Exercise requirements: A line below contains "op=replace; was=red_teddy; now=royal_purple_aeroplane;", and a later one contains "op=move; was=turquoise_lightbulb; in_first=390,271,465,325;". Repeat both, with every line between them, exactly.

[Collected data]
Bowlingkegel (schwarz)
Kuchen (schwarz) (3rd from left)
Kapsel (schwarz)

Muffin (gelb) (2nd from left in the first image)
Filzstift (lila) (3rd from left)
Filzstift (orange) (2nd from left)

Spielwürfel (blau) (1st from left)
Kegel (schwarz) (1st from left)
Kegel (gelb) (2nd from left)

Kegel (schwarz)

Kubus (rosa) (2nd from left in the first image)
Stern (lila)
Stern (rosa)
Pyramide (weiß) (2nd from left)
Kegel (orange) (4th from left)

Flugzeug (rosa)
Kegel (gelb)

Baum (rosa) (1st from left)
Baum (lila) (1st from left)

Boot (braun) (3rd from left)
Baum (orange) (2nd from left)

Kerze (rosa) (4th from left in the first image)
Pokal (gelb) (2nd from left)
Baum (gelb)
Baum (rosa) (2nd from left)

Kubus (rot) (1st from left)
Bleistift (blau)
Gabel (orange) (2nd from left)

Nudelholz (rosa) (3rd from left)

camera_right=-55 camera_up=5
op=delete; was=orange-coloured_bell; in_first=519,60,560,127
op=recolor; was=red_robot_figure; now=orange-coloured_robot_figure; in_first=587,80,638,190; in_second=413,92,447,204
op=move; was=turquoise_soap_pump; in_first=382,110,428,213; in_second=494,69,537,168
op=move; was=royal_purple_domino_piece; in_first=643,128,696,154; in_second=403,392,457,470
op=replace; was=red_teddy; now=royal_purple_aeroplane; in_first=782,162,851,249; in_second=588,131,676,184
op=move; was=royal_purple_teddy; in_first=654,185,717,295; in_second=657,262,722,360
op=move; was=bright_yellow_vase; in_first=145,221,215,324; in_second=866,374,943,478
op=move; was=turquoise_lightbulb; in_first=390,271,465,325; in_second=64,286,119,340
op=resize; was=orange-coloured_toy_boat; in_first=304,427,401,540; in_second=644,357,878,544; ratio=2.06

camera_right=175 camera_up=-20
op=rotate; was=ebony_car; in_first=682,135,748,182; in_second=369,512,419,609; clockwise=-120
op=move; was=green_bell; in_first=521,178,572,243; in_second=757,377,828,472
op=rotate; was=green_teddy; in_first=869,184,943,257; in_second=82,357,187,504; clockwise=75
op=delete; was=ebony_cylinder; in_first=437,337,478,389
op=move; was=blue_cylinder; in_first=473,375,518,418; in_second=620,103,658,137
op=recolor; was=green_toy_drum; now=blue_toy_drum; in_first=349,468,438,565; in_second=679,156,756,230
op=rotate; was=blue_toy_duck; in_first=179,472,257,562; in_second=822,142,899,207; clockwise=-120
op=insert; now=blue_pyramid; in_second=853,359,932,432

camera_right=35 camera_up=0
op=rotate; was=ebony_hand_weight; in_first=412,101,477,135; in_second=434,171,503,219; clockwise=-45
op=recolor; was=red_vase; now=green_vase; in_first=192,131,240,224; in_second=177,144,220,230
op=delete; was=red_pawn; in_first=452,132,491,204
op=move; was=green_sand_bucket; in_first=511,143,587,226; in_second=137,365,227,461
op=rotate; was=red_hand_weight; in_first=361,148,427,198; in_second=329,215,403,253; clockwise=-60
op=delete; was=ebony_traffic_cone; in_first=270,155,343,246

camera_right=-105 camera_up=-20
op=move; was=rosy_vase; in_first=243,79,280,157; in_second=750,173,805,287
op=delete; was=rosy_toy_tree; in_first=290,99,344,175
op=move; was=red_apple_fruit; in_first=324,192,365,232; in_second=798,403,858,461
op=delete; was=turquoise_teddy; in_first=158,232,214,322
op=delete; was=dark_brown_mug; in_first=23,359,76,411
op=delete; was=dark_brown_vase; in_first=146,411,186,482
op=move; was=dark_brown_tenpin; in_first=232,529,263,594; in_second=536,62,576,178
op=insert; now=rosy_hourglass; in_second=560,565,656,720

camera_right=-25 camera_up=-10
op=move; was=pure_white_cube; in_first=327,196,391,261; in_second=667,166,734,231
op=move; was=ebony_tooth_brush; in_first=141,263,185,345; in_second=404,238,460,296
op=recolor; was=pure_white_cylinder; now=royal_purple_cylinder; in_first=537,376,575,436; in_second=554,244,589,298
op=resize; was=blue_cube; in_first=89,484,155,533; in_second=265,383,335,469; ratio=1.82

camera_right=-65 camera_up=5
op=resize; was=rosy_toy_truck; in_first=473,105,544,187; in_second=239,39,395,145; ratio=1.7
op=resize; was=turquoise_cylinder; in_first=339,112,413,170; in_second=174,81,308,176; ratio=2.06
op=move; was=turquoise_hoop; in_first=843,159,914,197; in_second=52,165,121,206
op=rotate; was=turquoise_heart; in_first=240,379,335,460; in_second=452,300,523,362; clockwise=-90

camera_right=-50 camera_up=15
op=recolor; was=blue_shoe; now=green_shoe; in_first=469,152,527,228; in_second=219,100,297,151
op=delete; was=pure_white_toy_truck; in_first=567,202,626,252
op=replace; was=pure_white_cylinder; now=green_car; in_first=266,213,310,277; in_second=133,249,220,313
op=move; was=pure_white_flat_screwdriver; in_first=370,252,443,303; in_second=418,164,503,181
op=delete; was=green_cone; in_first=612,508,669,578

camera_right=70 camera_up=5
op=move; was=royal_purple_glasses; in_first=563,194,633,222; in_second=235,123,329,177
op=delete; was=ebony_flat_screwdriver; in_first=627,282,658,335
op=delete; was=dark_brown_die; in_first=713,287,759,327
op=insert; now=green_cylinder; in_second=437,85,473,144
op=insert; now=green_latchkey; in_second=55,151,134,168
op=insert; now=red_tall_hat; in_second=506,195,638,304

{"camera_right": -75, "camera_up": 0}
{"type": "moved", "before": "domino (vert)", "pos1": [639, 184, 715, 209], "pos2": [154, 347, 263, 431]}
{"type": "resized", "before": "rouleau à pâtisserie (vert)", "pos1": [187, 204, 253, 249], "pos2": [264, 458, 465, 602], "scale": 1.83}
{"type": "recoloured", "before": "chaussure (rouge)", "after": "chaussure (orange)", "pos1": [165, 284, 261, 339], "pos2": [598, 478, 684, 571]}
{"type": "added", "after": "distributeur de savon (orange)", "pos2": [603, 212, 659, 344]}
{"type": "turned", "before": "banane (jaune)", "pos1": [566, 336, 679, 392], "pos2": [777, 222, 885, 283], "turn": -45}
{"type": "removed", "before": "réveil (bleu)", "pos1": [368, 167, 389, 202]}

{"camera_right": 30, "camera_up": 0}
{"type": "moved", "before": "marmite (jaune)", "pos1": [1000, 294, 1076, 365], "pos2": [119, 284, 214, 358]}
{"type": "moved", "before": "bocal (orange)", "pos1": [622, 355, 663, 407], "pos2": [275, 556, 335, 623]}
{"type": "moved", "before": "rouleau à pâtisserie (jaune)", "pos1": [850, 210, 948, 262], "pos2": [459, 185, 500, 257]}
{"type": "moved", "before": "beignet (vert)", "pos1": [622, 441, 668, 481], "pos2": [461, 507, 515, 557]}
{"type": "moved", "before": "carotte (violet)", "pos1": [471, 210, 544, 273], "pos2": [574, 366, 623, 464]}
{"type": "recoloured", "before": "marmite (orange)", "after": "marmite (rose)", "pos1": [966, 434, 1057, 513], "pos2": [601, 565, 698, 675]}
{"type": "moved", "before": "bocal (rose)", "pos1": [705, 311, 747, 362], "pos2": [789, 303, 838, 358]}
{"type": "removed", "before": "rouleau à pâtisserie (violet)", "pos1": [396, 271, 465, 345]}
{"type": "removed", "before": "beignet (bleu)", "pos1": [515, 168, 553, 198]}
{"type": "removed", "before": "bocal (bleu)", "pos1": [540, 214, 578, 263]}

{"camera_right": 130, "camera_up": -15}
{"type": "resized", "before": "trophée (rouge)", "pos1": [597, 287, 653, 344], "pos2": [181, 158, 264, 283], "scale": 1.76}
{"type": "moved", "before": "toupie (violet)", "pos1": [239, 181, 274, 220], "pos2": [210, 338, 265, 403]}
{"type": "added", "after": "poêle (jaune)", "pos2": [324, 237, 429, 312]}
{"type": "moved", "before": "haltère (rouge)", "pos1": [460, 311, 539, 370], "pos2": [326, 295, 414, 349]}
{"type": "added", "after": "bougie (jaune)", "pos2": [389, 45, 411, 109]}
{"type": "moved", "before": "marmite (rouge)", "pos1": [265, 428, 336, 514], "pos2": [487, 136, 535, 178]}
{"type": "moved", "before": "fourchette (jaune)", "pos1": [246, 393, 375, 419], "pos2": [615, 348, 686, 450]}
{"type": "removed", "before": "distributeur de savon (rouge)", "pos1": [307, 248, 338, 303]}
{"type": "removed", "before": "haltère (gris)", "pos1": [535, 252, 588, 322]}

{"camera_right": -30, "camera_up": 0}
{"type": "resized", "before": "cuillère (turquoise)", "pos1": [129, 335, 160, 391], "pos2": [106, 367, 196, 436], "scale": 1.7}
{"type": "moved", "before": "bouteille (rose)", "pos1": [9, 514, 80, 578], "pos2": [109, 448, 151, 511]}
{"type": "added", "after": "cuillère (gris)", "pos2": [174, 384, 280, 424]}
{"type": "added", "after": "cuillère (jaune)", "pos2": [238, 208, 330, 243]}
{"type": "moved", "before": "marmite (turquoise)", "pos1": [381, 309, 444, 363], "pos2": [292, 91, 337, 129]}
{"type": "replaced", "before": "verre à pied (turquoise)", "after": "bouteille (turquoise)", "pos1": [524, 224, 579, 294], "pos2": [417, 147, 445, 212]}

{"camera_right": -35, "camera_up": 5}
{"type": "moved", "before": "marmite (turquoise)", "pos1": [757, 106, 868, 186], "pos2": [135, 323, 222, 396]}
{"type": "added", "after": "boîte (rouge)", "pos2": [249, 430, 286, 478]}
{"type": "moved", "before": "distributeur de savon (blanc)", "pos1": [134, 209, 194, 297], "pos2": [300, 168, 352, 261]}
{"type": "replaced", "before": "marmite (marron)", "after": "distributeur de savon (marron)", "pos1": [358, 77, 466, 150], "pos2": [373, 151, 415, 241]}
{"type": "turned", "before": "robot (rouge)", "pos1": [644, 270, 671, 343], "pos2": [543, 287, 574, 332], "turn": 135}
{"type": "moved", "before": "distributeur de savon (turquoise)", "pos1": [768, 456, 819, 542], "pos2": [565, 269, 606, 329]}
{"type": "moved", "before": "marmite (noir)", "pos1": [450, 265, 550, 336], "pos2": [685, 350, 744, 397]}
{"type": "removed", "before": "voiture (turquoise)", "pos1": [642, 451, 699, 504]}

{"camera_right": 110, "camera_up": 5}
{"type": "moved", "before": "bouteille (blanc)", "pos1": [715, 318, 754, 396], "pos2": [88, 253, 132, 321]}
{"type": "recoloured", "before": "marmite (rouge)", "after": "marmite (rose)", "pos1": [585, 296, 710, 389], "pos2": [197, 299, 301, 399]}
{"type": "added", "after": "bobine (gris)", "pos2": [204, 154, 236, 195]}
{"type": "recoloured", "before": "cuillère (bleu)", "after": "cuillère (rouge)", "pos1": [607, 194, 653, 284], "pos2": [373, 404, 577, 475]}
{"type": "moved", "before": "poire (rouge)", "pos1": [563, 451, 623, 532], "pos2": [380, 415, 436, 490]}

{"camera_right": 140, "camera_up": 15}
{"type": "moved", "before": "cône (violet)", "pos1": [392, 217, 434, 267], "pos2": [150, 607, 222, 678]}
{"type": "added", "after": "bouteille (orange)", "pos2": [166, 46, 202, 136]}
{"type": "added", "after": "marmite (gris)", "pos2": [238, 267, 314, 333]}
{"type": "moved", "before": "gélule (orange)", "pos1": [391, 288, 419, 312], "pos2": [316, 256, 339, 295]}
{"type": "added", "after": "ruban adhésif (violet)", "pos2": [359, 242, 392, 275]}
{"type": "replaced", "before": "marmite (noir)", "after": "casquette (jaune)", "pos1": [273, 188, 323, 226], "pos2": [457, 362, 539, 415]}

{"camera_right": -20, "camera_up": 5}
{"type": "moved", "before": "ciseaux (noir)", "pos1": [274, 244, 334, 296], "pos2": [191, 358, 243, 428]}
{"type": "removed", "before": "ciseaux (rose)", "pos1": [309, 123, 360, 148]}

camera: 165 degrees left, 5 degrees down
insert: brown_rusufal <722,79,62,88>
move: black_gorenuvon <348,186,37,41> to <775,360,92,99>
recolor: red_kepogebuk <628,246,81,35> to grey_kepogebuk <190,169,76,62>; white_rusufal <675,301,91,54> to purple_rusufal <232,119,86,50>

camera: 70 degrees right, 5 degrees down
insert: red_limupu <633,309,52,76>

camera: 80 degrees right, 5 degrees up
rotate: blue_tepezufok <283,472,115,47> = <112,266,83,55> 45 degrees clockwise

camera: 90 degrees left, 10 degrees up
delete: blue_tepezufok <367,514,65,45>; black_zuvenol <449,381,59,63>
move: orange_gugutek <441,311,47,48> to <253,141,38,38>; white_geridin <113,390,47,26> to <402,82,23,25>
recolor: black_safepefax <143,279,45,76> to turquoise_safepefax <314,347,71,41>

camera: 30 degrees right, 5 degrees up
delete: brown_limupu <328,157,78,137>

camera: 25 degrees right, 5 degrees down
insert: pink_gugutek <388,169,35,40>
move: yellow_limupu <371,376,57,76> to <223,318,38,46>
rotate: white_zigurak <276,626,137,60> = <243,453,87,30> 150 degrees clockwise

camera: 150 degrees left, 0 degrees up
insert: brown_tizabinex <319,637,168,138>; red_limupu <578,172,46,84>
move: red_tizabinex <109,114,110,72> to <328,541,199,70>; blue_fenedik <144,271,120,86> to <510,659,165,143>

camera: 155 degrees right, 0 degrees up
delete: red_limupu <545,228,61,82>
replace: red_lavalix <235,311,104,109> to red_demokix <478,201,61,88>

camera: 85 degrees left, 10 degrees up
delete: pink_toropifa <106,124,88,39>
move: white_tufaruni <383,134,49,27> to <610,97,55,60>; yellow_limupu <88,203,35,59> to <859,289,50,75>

Problem solution:
op=replace; was=red_teddy; now=royal_purple_aeroplane; in_first=782,162,851,249; in_second=588,131,676,184
op=move; was=royal_purple_teddy; in_first=654,185,717,295; in_second=657,262,722,360
op=move; was=bright_yellow_vase; in_first=145,221,215,324; in_second=866,374,943,478
op=move; was=turquoise_lightbulb; in_first=390,271,465,325; in_second=64,286,119,340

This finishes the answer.